> **Exercise aim**:
In this exercise, print only the lines of the records below from the one with "brown trapezoid: (98, 32) -> (104, 55), moved" through the one with "pink semicircle: (135, 70)", inclusive. Pictures are not part of the copy.

> **Shape position tracking data**:
[Start of Attachment]

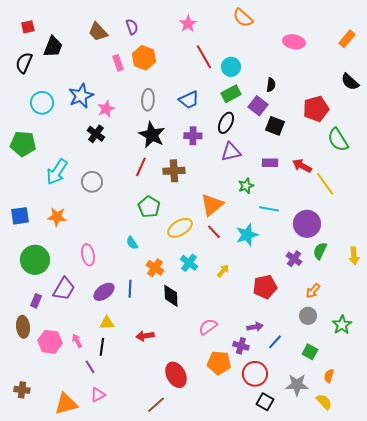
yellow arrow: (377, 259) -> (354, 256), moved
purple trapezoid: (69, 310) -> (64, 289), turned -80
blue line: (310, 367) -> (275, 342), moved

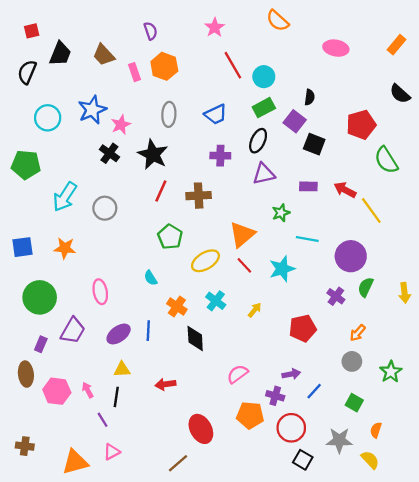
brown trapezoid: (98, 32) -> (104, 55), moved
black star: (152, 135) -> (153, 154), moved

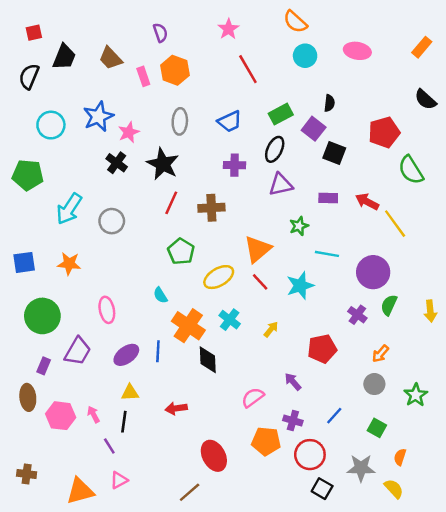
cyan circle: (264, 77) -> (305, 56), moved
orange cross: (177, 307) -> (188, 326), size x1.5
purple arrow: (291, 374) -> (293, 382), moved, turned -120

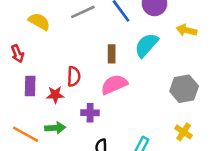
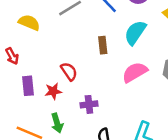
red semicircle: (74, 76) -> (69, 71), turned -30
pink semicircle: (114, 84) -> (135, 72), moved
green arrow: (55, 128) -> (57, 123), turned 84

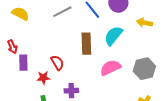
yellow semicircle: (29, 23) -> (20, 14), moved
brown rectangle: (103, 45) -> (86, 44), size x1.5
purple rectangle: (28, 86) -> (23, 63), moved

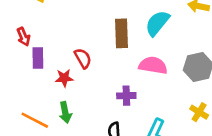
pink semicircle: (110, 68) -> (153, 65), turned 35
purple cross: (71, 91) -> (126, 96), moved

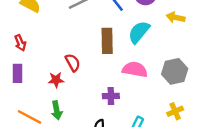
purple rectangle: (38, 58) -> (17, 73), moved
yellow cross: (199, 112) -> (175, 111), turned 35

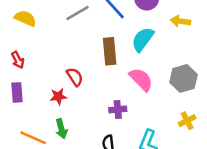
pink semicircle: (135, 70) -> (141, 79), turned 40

[End of Attachment]
[Start of Attachment]

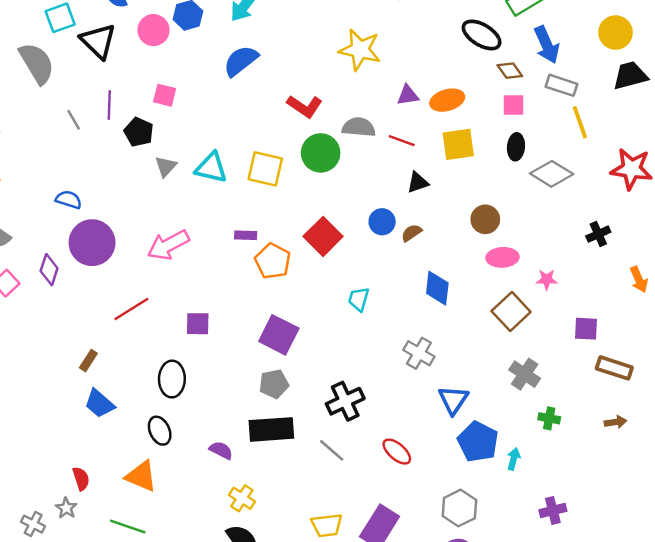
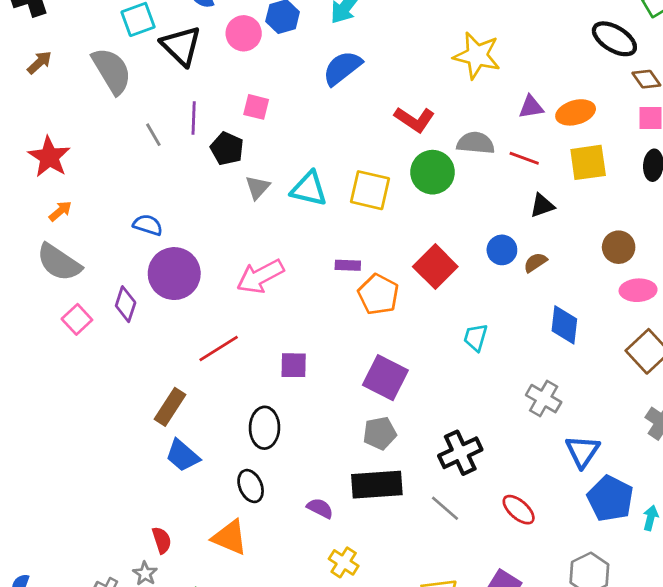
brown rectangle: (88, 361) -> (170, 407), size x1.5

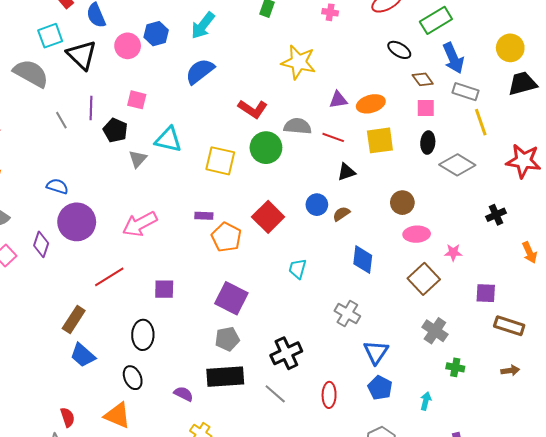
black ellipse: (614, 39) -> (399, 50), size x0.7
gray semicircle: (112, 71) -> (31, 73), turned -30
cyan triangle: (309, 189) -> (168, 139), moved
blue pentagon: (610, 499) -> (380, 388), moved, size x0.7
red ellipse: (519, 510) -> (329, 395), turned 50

[End of Attachment]

> **Written solution**:
brown trapezoid: (98, 32) -> (104, 55), moved
black star: (152, 135) -> (153, 154), moved

cyan circle: (264, 77) -> (305, 56), moved
orange cross: (177, 307) -> (188, 326), size x1.5
purple arrow: (291, 374) -> (293, 382), moved, turned -120

red semicircle: (74, 76) -> (69, 71), turned -30
pink semicircle: (114, 84) -> (135, 72), moved
green arrow: (55, 128) -> (57, 123), turned 84

yellow semicircle: (29, 23) -> (20, 14), moved
brown rectangle: (103, 45) -> (86, 44), size x1.5
purple rectangle: (28, 86) -> (23, 63), moved

pink semicircle: (110, 68) -> (153, 65), turned 35
purple cross: (71, 91) -> (126, 96), moved

purple rectangle: (38, 58) -> (17, 73), moved
yellow cross: (199, 112) -> (175, 111), turned 35

pink semicircle: (135, 70) -> (141, 79), turned 40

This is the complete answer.